Coordinate change listings:
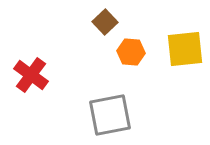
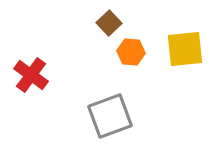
brown square: moved 4 px right, 1 px down
gray square: moved 1 px down; rotated 9 degrees counterclockwise
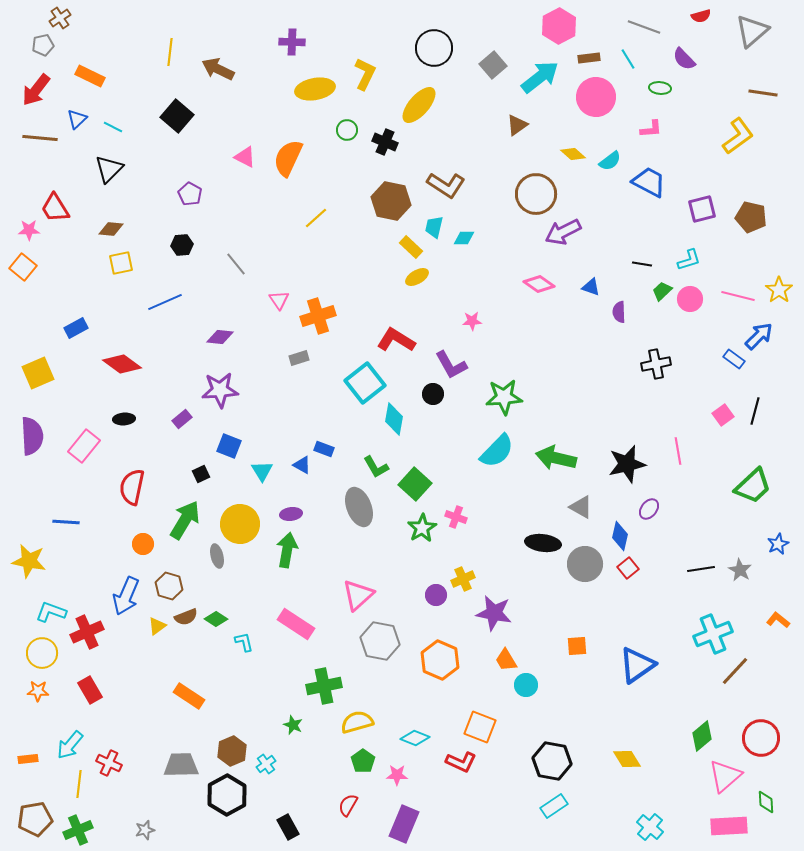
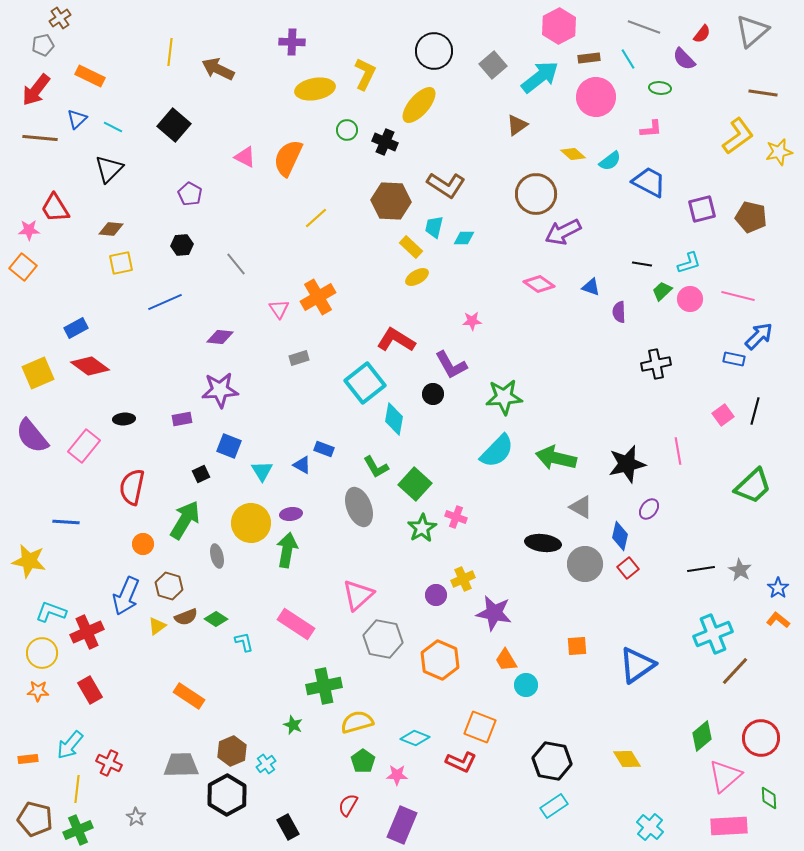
red semicircle at (701, 16): moved 1 px right, 18 px down; rotated 36 degrees counterclockwise
black circle at (434, 48): moved 3 px down
black square at (177, 116): moved 3 px left, 9 px down
brown hexagon at (391, 201): rotated 9 degrees counterclockwise
cyan L-shape at (689, 260): moved 3 px down
yellow star at (779, 290): moved 138 px up; rotated 24 degrees clockwise
pink triangle at (279, 300): moved 9 px down
orange cross at (318, 316): moved 19 px up; rotated 12 degrees counterclockwise
blue rectangle at (734, 359): rotated 25 degrees counterclockwise
red diamond at (122, 364): moved 32 px left, 2 px down
purple rectangle at (182, 419): rotated 30 degrees clockwise
purple semicircle at (32, 436): rotated 144 degrees clockwise
yellow circle at (240, 524): moved 11 px right, 1 px up
blue star at (778, 544): moved 44 px down; rotated 10 degrees counterclockwise
gray hexagon at (380, 641): moved 3 px right, 2 px up
yellow line at (79, 784): moved 2 px left, 5 px down
green diamond at (766, 802): moved 3 px right, 4 px up
brown pentagon at (35, 819): rotated 24 degrees clockwise
purple rectangle at (404, 824): moved 2 px left, 1 px down
gray star at (145, 830): moved 9 px left, 13 px up; rotated 24 degrees counterclockwise
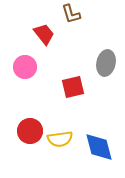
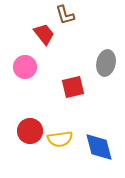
brown L-shape: moved 6 px left, 1 px down
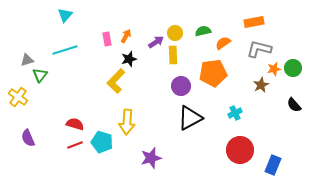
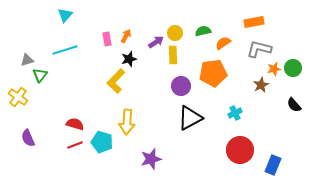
purple star: moved 1 px down
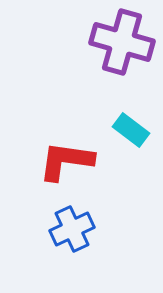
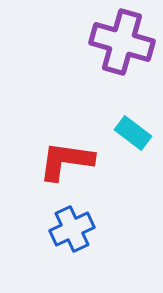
cyan rectangle: moved 2 px right, 3 px down
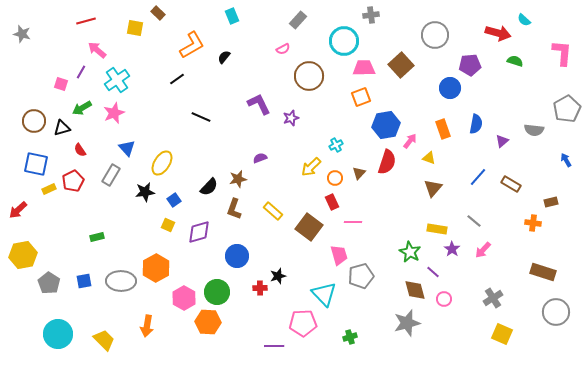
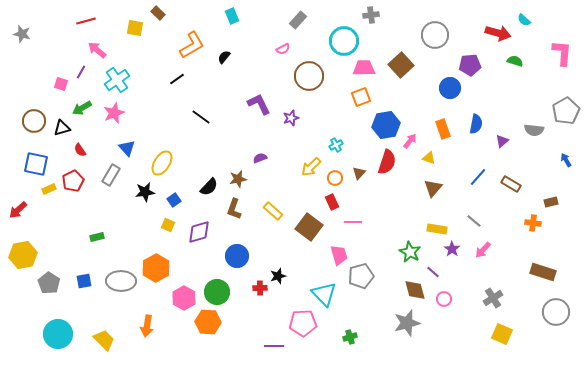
gray pentagon at (567, 109): moved 1 px left, 2 px down
black line at (201, 117): rotated 12 degrees clockwise
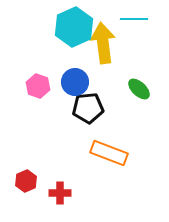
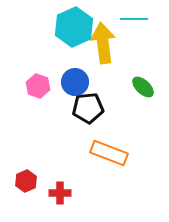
green ellipse: moved 4 px right, 2 px up
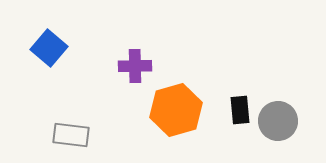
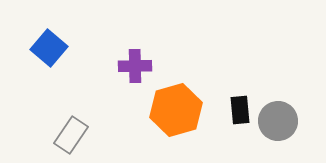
gray rectangle: rotated 63 degrees counterclockwise
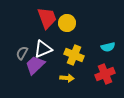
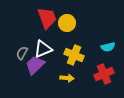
red cross: moved 1 px left
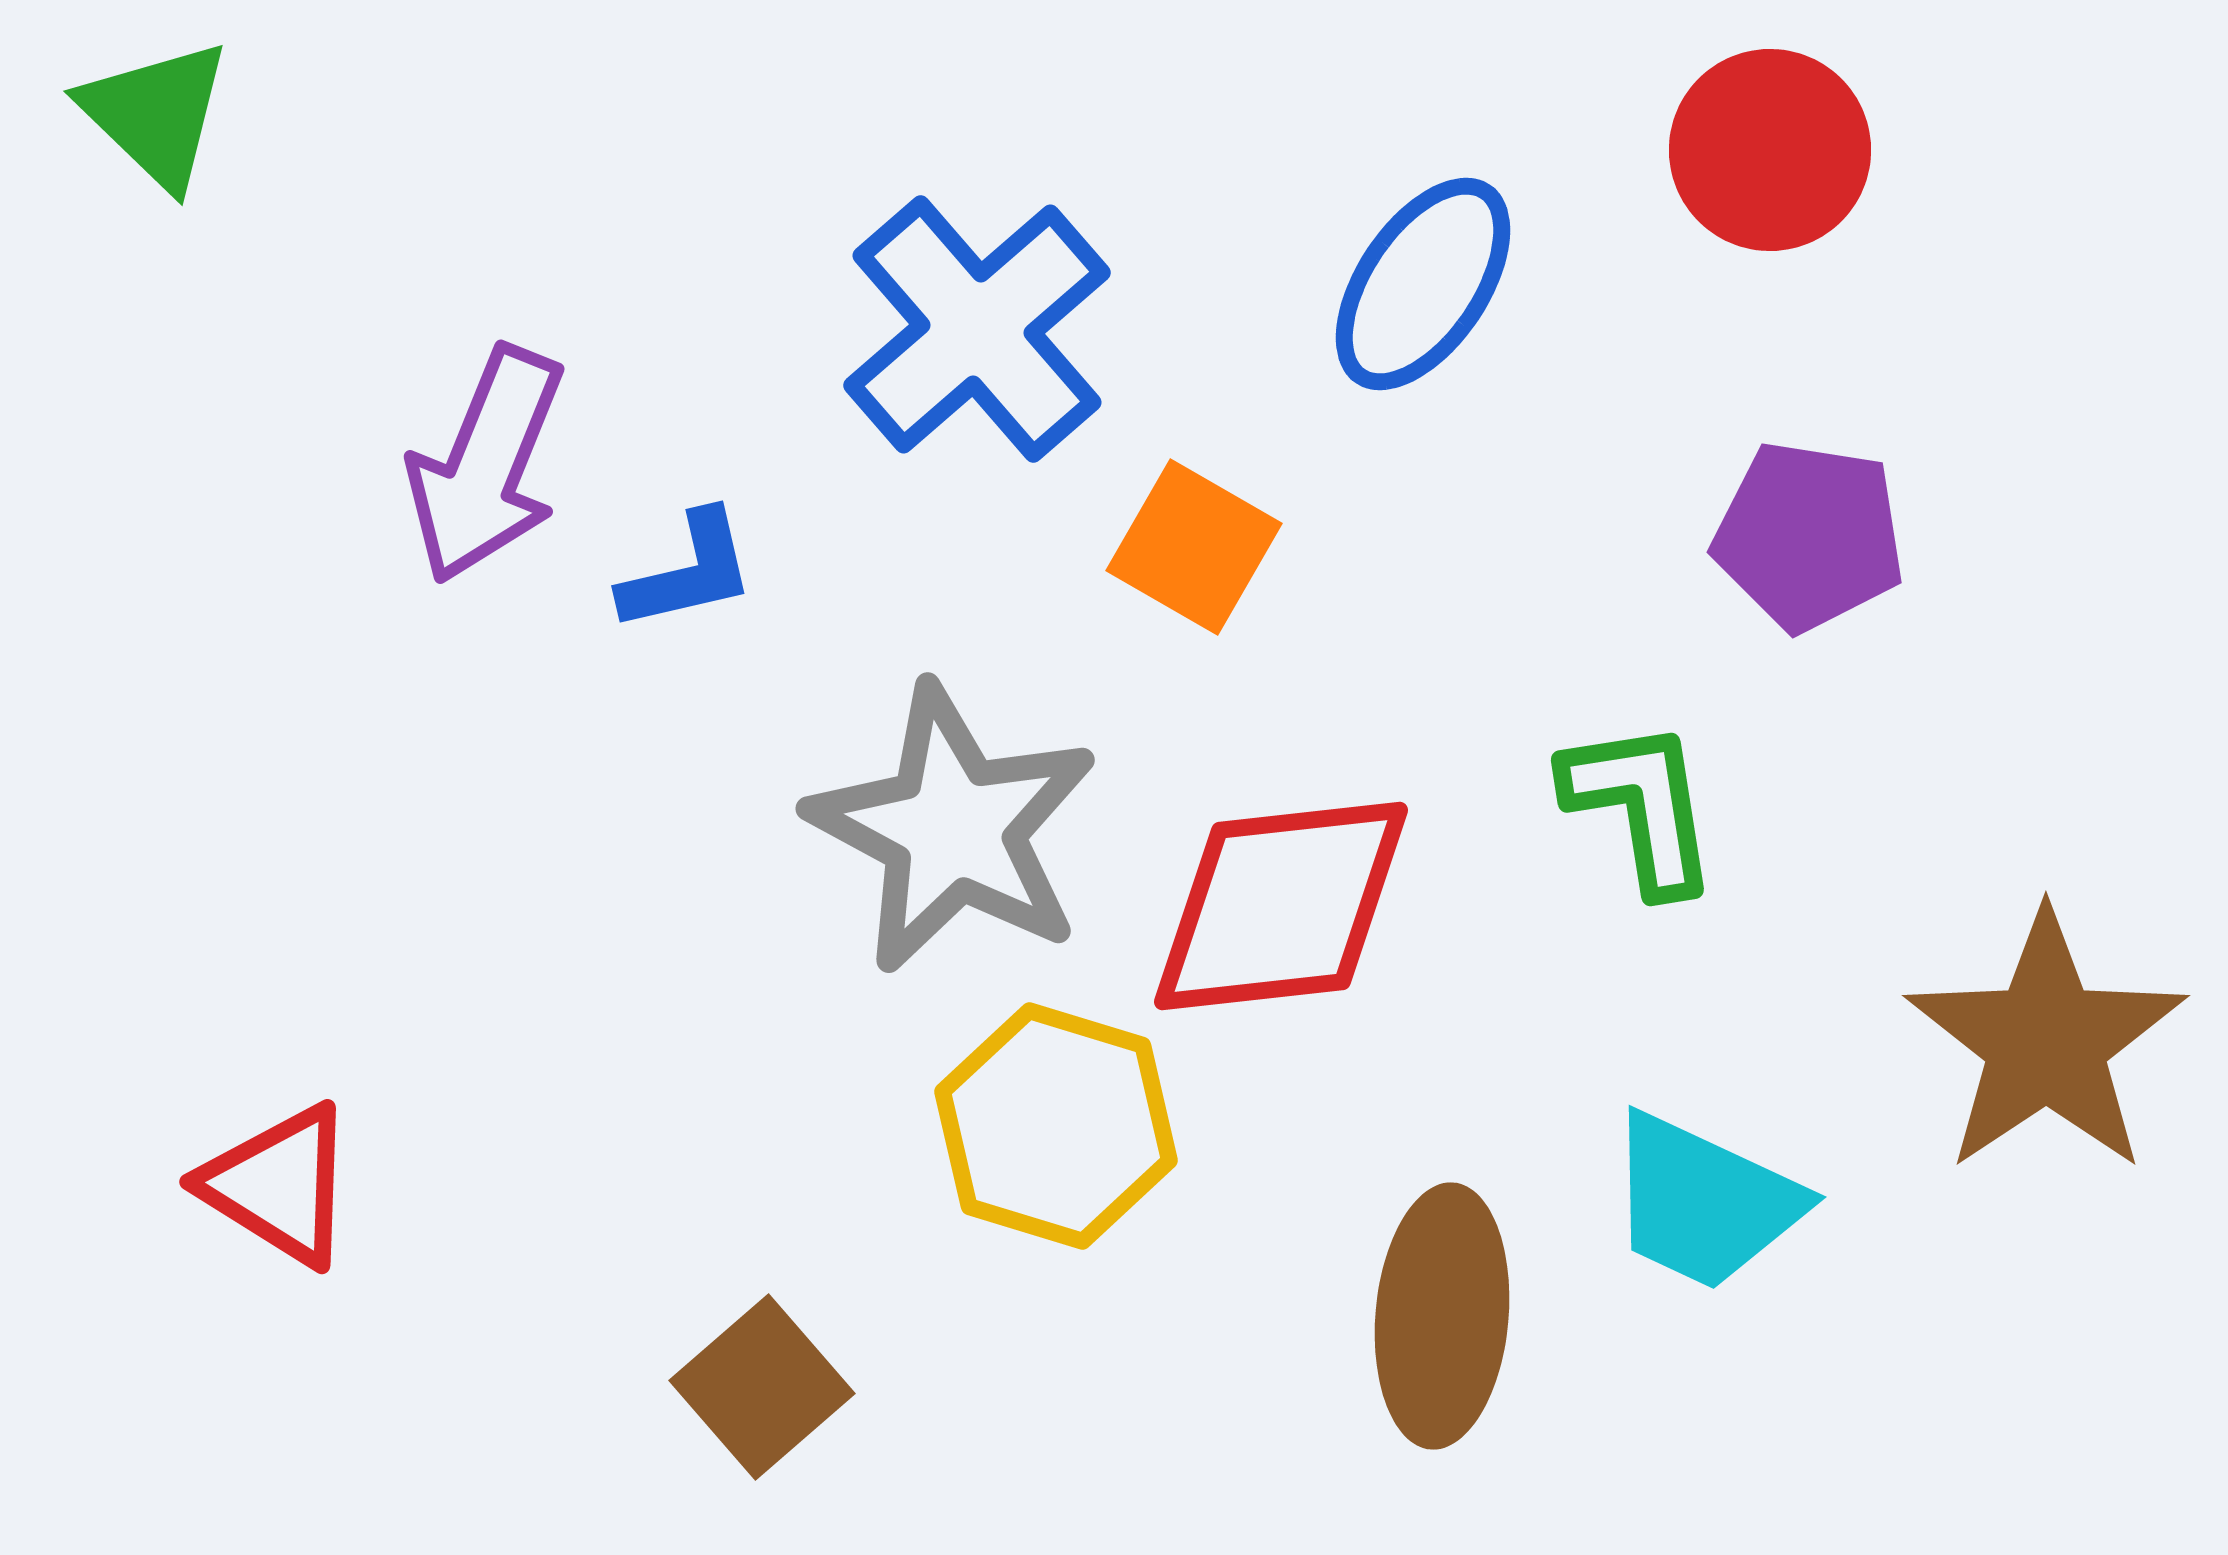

*EXERCISE DETAILS*
For this exercise, reproduce exactly the lines of the records above from the one with "pink triangle at (279, 300): moved 9 px down" up to and including the one with "cyan rectangle: moved 2 px right, 3 px down", without pictures.

*SOLUTION TO THE PROBLEM*
pink triangle at (279, 300): moved 9 px down
orange cross at (318, 316): moved 19 px up; rotated 12 degrees counterclockwise
blue rectangle at (734, 359): rotated 25 degrees counterclockwise
red diamond at (122, 364): moved 32 px left, 2 px down
purple rectangle at (182, 419): rotated 30 degrees clockwise
purple semicircle at (32, 436): rotated 144 degrees clockwise
yellow circle at (240, 524): moved 11 px right, 1 px up
blue star at (778, 544): moved 44 px down; rotated 10 degrees counterclockwise
gray hexagon at (380, 641): moved 3 px right, 2 px up
yellow line at (79, 784): moved 2 px left, 5 px down
green diamond at (766, 802): moved 3 px right, 4 px up
brown pentagon at (35, 819): rotated 24 degrees clockwise
purple rectangle at (404, 824): moved 2 px left, 1 px down
gray star at (145, 830): moved 9 px left, 13 px up; rotated 24 degrees counterclockwise
brown L-shape: moved 6 px left, 1 px down
purple star: moved 1 px down
cyan rectangle: moved 2 px right, 3 px down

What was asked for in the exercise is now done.